Provided records:
▼
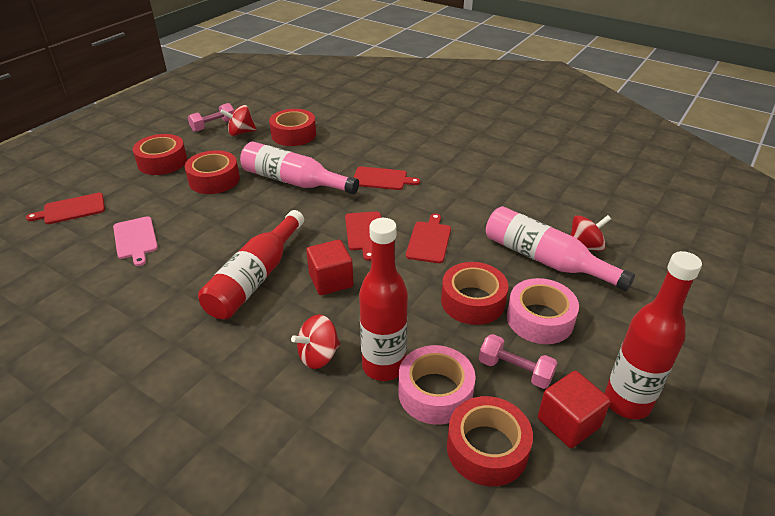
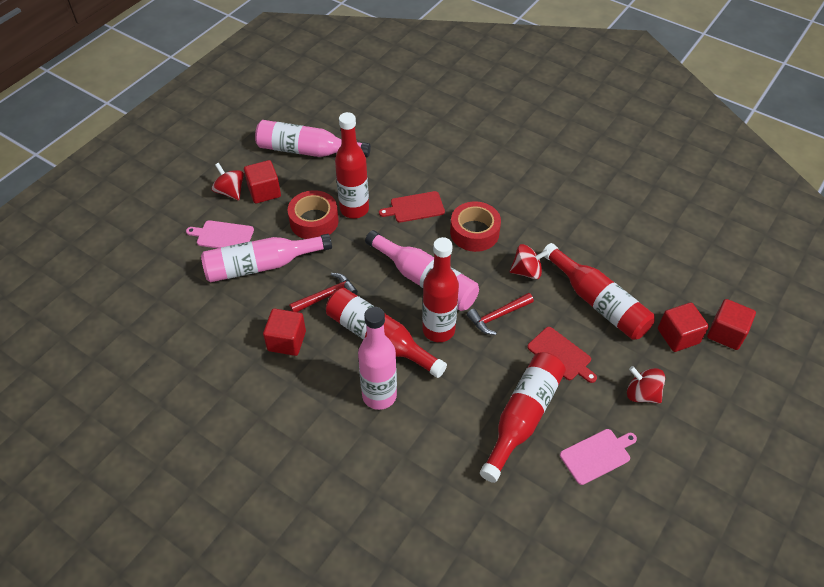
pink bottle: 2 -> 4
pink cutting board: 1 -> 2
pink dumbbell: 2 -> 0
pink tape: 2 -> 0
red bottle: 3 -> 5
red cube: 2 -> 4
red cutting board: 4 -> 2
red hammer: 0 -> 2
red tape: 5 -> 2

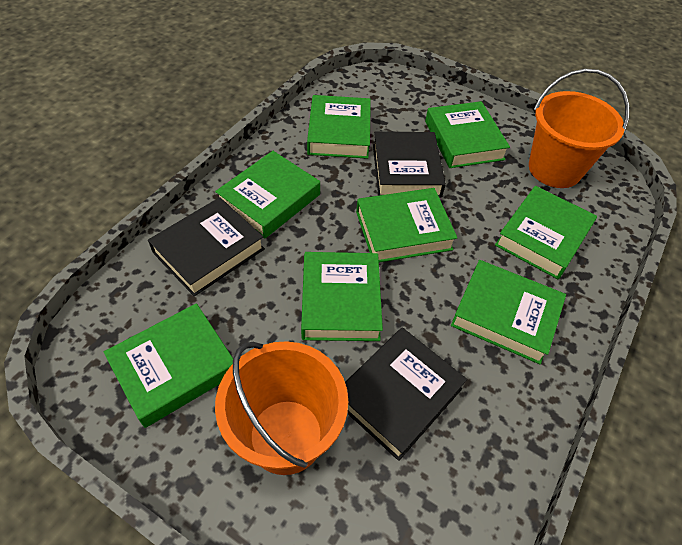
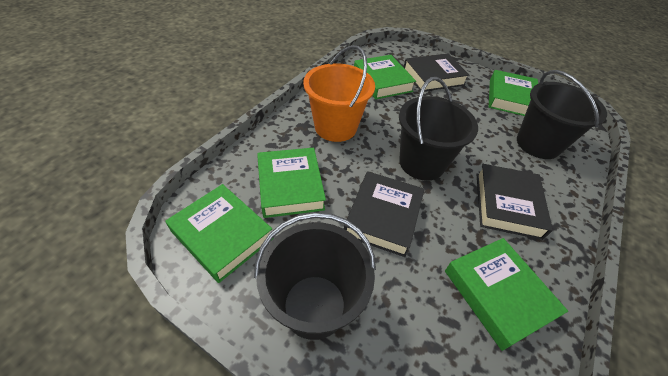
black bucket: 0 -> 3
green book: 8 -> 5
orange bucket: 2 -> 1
▲
▼
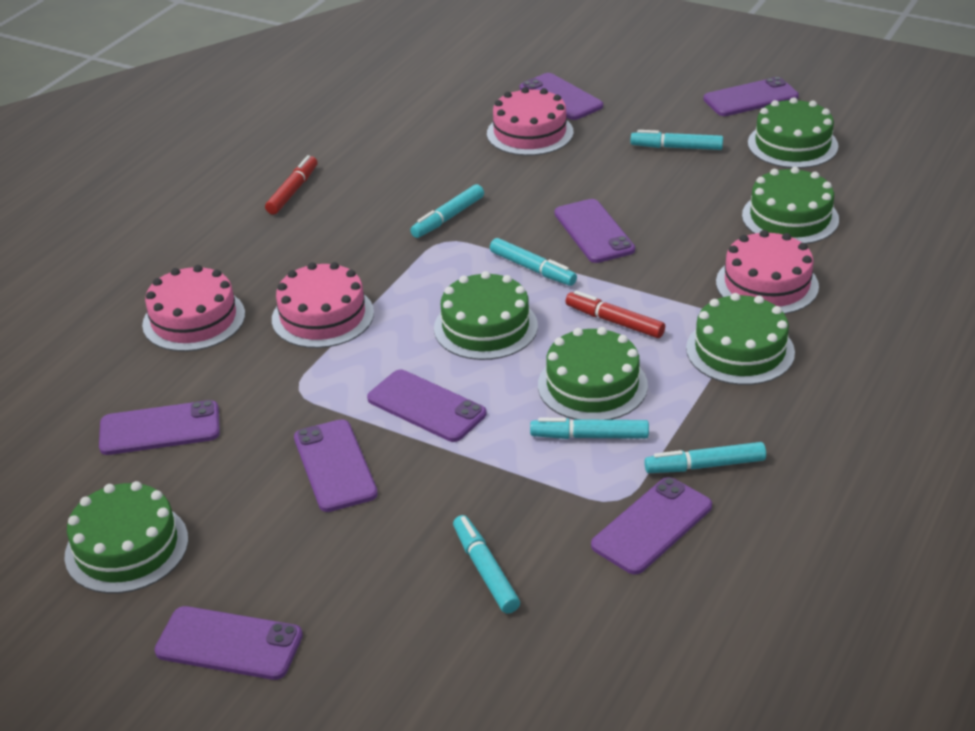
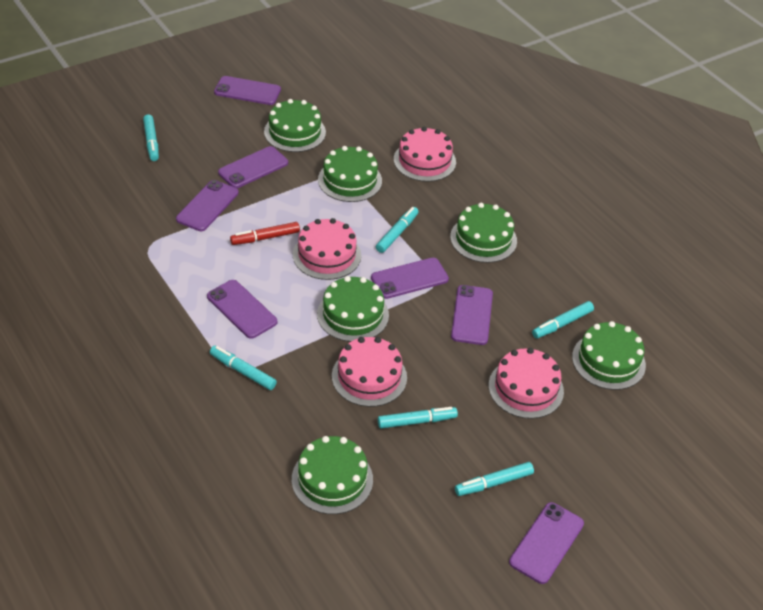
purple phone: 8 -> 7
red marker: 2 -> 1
▲
▼
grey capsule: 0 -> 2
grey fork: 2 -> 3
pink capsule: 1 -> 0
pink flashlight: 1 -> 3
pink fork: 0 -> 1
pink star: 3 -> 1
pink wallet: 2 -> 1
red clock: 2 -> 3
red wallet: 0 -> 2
▲
Goal of the exercise:
What is wanted is a copy of every line in the listing that includes the word "pink".

Exercise result:
pink bottle: 2 -> 4
pink cutting board: 1 -> 2
pink dumbbell: 2 -> 0
pink tape: 2 -> 0
pink capsule: 1 -> 0
pink flashlight: 1 -> 3
pink fork: 0 -> 1
pink star: 3 -> 1
pink wallet: 2 -> 1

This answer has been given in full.